**EXERCISE INSTRUCTIONS:** Look through the records below for the line with "armchair: (227, 141)" and the line with "floor lamp: (161, 77)", then return those lines and all lines between, exactly.
──────── EXERCISE DATA
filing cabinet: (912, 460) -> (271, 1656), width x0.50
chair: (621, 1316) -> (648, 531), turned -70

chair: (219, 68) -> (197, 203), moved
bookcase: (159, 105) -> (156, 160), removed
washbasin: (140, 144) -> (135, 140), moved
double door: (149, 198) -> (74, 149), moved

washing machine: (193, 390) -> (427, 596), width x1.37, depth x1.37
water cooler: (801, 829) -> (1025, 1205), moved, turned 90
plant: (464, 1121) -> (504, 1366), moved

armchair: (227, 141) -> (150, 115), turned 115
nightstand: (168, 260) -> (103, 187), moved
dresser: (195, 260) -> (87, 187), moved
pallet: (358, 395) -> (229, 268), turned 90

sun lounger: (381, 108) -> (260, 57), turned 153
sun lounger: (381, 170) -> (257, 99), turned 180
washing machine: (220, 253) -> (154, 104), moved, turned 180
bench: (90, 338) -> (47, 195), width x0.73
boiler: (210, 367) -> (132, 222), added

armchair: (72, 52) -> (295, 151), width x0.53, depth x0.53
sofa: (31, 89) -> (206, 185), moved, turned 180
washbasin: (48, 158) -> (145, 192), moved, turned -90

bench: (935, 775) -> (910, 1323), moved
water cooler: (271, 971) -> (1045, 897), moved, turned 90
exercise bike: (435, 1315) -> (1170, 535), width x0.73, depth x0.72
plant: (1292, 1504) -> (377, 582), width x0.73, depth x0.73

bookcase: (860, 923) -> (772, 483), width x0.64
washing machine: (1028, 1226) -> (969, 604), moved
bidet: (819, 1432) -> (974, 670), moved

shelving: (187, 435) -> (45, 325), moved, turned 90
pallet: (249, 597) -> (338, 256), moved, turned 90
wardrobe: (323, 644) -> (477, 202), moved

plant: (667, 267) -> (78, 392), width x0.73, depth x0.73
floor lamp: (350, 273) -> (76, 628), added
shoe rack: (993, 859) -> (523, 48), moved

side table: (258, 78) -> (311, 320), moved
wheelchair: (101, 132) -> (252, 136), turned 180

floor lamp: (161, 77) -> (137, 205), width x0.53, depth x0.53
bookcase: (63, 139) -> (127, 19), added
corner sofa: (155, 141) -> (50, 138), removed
────────────────
**EXERCISE ANSWER:**
armchair: (227, 141) -> (150, 115), turned 115
nightstand: (168, 260) -> (103, 187), moved
dresser: (195, 260) -> (87, 187), moved
pallet: (358, 395) -> (229, 268), turned 90

sun lounger: (381, 108) -> (260, 57), turned 153
sun lounger: (381, 170) -> (257, 99), turned 180
washing machine: (220, 253) -> (154, 104), moved, turned 180
bench: (90, 338) -> (47, 195), width x0.73
boiler: (210, 367) -> (132, 222), added

armchair: (72, 52) -> (295, 151), width x0.53, depth x0.53
sofa: (31, 89) -> (206, 185), moved, turned 180
washbasin: (48, 158) -> (145, 192), moved, turned -90

bench: (935, 775) -> (910, 1323), moved
water cooler: (271, 971) -> (1045, 897), moved, turned 90
exercise bike: (435, 1315) -> (1170, 535), width x0.73, depth x0.72
plant: (1292, 1504) -> (377, 582), width x0.73, depth x0.73

bookcase: (860, 923) -> (772, 483), width x0.64
washing machine: (1028, 1226) -> (969, 604), moved
bidet: (819, 1432) -> (974, 670), moved

shelving: (187, 435) -> (45, 325), moved, turned 90
pallet: (249, 597) -> (338, 256), moved, turned 90
wardrobe: (323, 644) -> (477, 202), moved

plant: (667, 267) -> (78, 392), width x0.73, depth x0.73
floor lamp: (350, 273) -> (76, 628), added
shoe rack: (993, 859) -> (523, 48), moved

side table: (258, 78) -> (311, 320), moved
wheelchair: (101, 132) -> (252, 136), turned 180

floor lamp: (161, 77) -> (137, 205), width x0.53, depth x0.53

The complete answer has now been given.